_Exercise prompt_
Update the material below so that every "cyan" becomes "turquoise", and leave all other text unchanged.

_Entries shown_
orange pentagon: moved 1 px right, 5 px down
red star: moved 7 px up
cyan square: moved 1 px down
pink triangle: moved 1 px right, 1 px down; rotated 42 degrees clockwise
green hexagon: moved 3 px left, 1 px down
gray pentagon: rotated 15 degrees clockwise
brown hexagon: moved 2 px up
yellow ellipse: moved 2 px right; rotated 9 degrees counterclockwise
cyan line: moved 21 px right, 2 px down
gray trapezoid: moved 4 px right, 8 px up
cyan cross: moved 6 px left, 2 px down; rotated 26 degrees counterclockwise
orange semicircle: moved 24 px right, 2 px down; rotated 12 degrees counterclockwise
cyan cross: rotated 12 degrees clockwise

_Expected output_
orange pentagon: moved 1 px right, 5 px down
red star: moved 7 px up
turquoise square: moved 1 px down
pink triangle: moved 1 px right, 1 px down; rotated 42 degrees clockwise
green hexagon: moved 3 px left, 1 px down
gray pentagon: rotated 15 degrees clockwise
brown hexagon: moved 2 px up
yellow ellipse: moved 2 px right; rotated 9 degrees counterclockwise
turquoise line: moved 21 px right, 2 px down
gray trapezoid: moved 4 px right, 8 px up
turquoise cross: moved 6 px left, 2 px down; rotated 26 degrees counterclockwise
orange semicircle: moved 24 px right, 2 px down; rotated 12 degrees counterclockwise
turquoise cross: rotated 12 degrees clockwise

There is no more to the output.